## ASSIGNED TASK
Set down each entry exactly; omit images.

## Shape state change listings
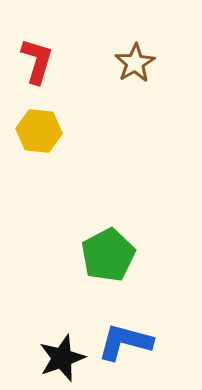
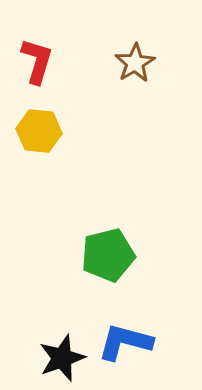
green pentagon: rotated 14 degrees clockwise
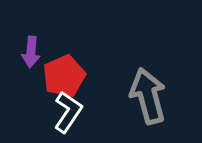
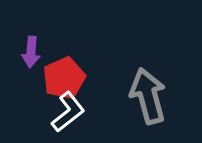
red pentagon: moved 2 px down
white L-shape: rotated 18 degrees clockwise
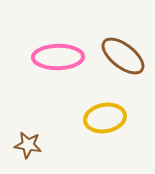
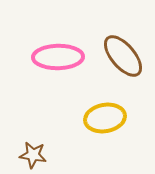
brown ellipse: rotated 12 degrees clockwise
brown star: moved 5 px right, 10 px down
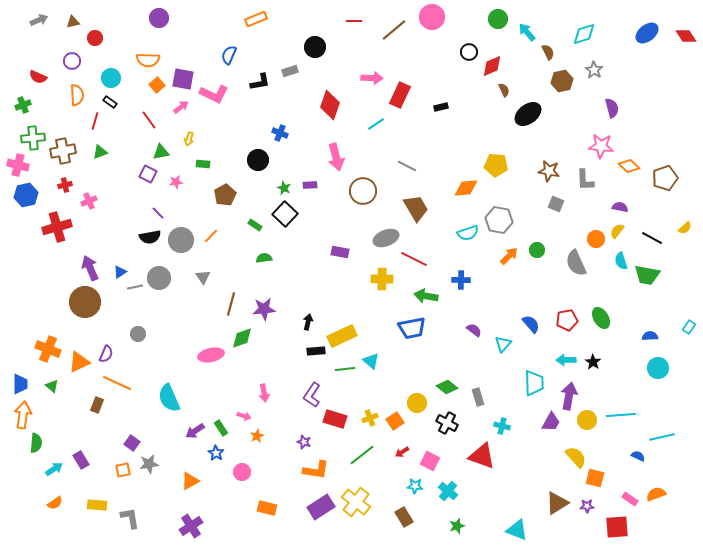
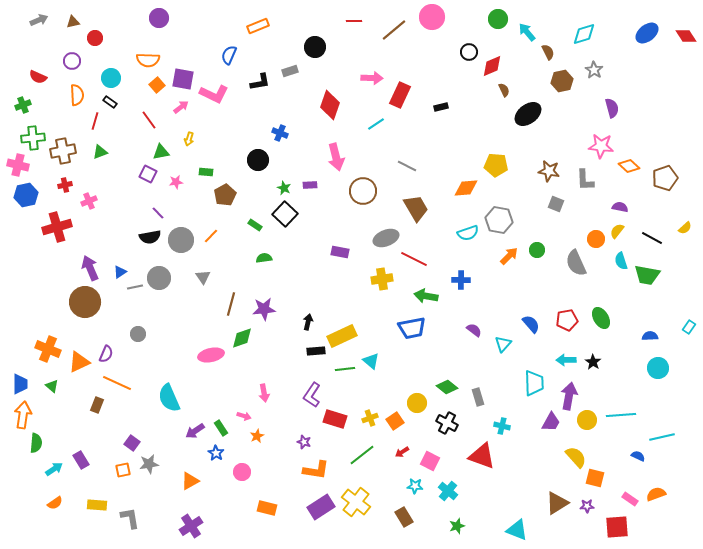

## FINISHED TASK
green pentagon: rotated 14 degrees clockwise
red pentagon: moved 2 px down
white L-shape: rotated 18 degrees clockwise
brown ellipse: rotated 12 degrees clockwise
brown star: moved 5 px right, 10 px down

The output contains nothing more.